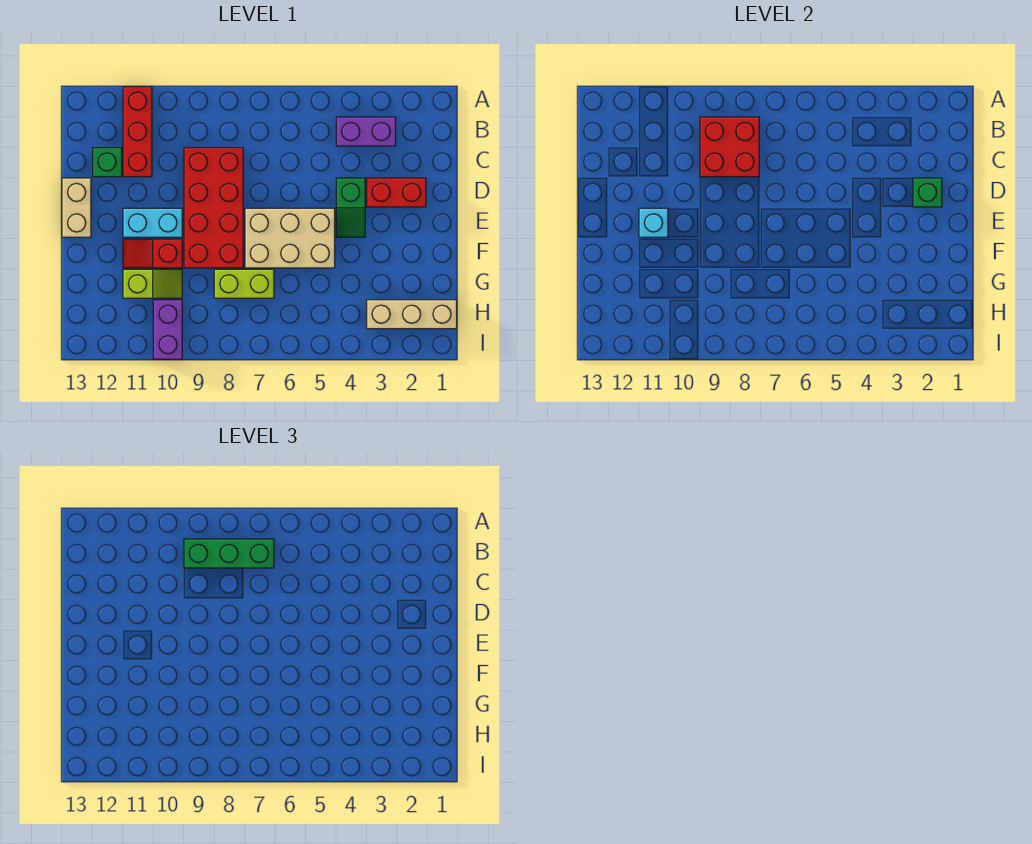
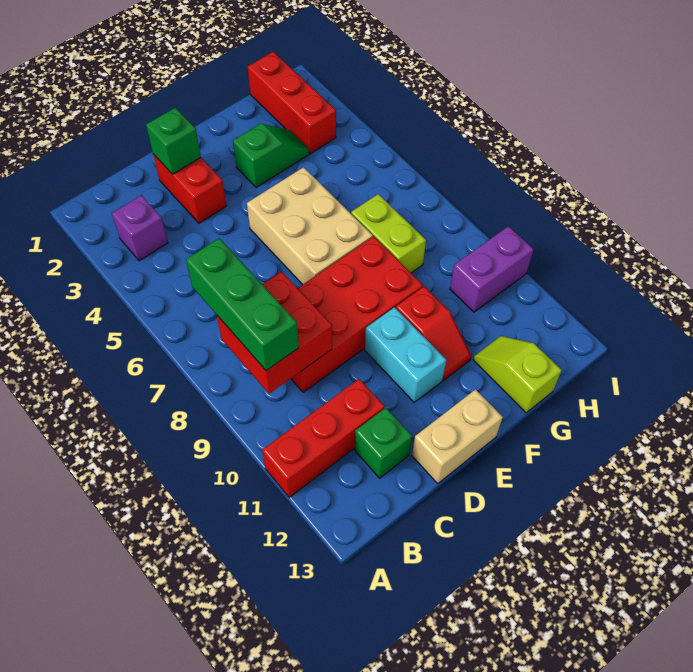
purple brick B3:B4 level 1 -> purple brick B3 level 1
green slope D4:E4 level 1 top D -> green slope F3:G3 level 1 top F
cyan brick E11 level 2 -> none
lime slope G10:G11 level 1 top 11 -> lime slope G12:G13 level 1 top 13
tan brick H1:H3 level 1 -> red brick H1:H3 level 1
•••••
▶ What you will do:
Copy the listing exactly. Leave the pictures out.

▶ Reply to the exercise:
purple brick B3:B4 level 1 -> purple brick B3 level 1
green slope D4:E4 level 1 top D -> green slope F3:G3 level 1 top F
cyan brick E11 level 2 -> none
lime slope G10:G11 level 1 top 11 -> lime slope G12:G13 level 1 top 13
tan brick H1:H3 level 1 -> red brick H1:H3 level 1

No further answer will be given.